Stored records
────────────────

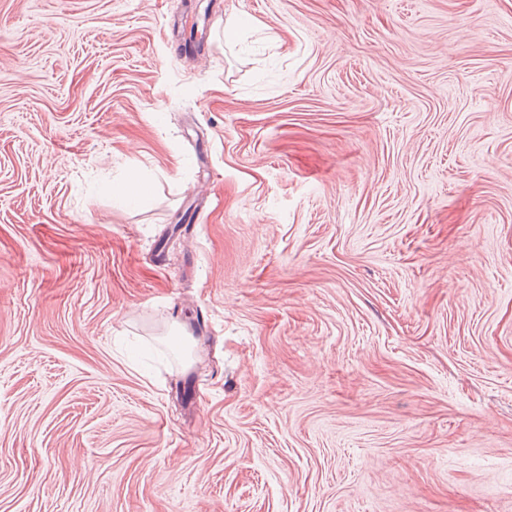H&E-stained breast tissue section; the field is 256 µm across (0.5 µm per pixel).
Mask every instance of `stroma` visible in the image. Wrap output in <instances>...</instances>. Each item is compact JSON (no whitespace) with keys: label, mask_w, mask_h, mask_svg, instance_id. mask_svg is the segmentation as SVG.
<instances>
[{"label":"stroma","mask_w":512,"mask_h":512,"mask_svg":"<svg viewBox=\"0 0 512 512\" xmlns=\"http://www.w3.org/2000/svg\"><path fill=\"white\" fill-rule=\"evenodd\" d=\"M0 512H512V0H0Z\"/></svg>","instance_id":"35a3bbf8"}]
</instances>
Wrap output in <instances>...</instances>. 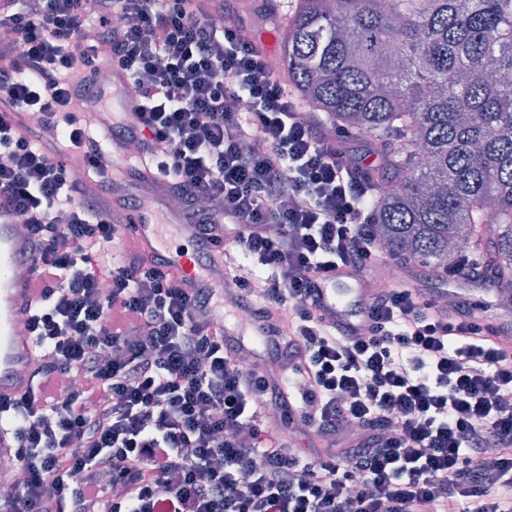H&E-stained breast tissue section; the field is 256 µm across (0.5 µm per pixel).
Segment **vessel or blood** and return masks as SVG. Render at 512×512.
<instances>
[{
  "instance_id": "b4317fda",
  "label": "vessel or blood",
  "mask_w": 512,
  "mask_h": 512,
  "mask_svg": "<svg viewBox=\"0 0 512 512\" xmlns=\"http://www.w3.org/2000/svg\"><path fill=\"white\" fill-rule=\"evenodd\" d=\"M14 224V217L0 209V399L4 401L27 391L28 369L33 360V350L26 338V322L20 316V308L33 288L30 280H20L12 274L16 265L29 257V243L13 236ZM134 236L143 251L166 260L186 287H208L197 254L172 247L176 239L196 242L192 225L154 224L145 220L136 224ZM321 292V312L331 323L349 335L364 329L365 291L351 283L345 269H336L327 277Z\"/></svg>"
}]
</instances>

────────────────

**Directions:** Extract the closing run of lines, starting with the one containing "Segment **vessel or" and ending at the last, exactly as written.

**Written answer:**
Segment **vessel or blood** and return masks as SVG. Render at 512×512.
<instances>
[{
  "instance_id": "b4317fda",
  "label": "vessel or blood",
  "mask_w": 512,
  "mask_h": 512,
  "mask_svg": "<svg viewBox=\"0 0 512 512\" xmlns=\"http://www.w3.org/2000/svg\"><path fill=\"white\" fill-rule=\"evenodd\" d=\"M14 224V217L0 209V399L4 401L27 391L28 369L33 360V350L26 338V322L20 316V308L33 288L30 280H20L12 274L16 265L29 257V243L13 236ZM134 236L143 251L166 260L186 287H208L197 254L172 247L176 239L196 242L192 225L154 224L145 220L136 224ZM321 292V312L331 323L349 335L364 329L365 291L351 283L345 269H336L327 277Z\"/></svg>"
}]
</instances>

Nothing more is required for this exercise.